Directions for this task
From the entries that follow, copy each line containing the word "degrees".

Stored records
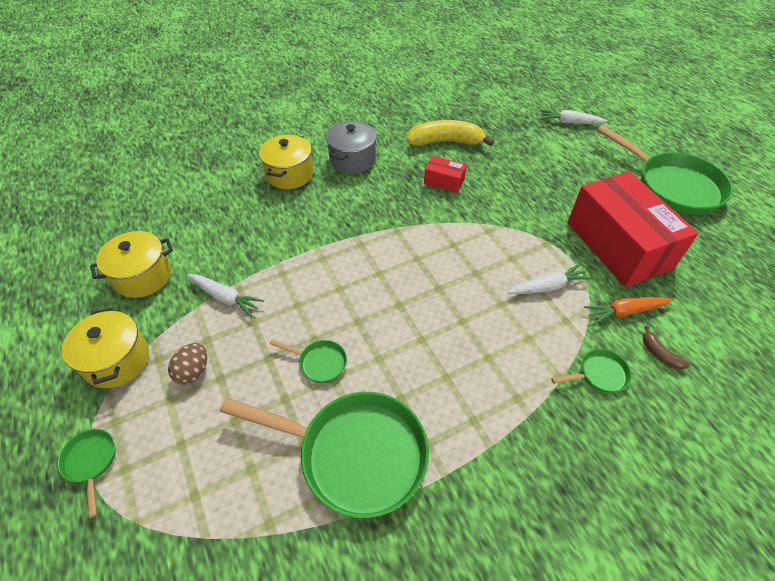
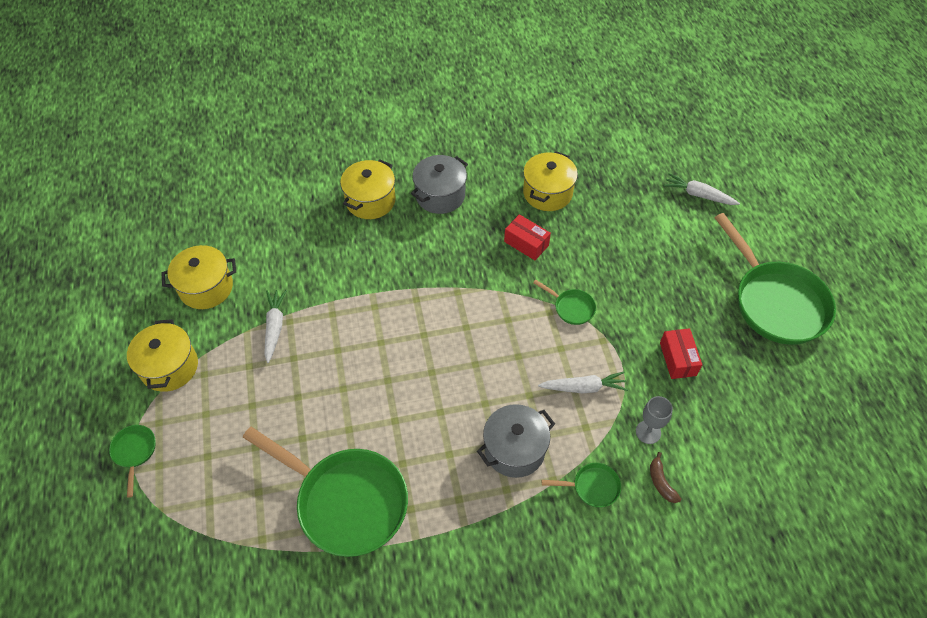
camera: 15 degrees right, 5 degrees up
(193, 371) = (231, 393): brown egg -> none
(225, 298) = (275, 327): white carrot -> white carrot turned 135 degrees counterclockwise
(319, 363) = (341, 412): green pan -> green pan (571, 307)
(446, 142) = (547, 193): yellow banana -> yellow pot
(509, 357) = (514, 449): none -> grey pot
(618, 245) = (677, 359): red box -> red box, size x0.43
(624, 312) = (648, 432): orange carrot -> grey goblet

Response area
camera: 15 degrees right, 5 degrees up
(225, 298) = (275, 327): white carrot -> white carrot turned 135 degrees counterclockwise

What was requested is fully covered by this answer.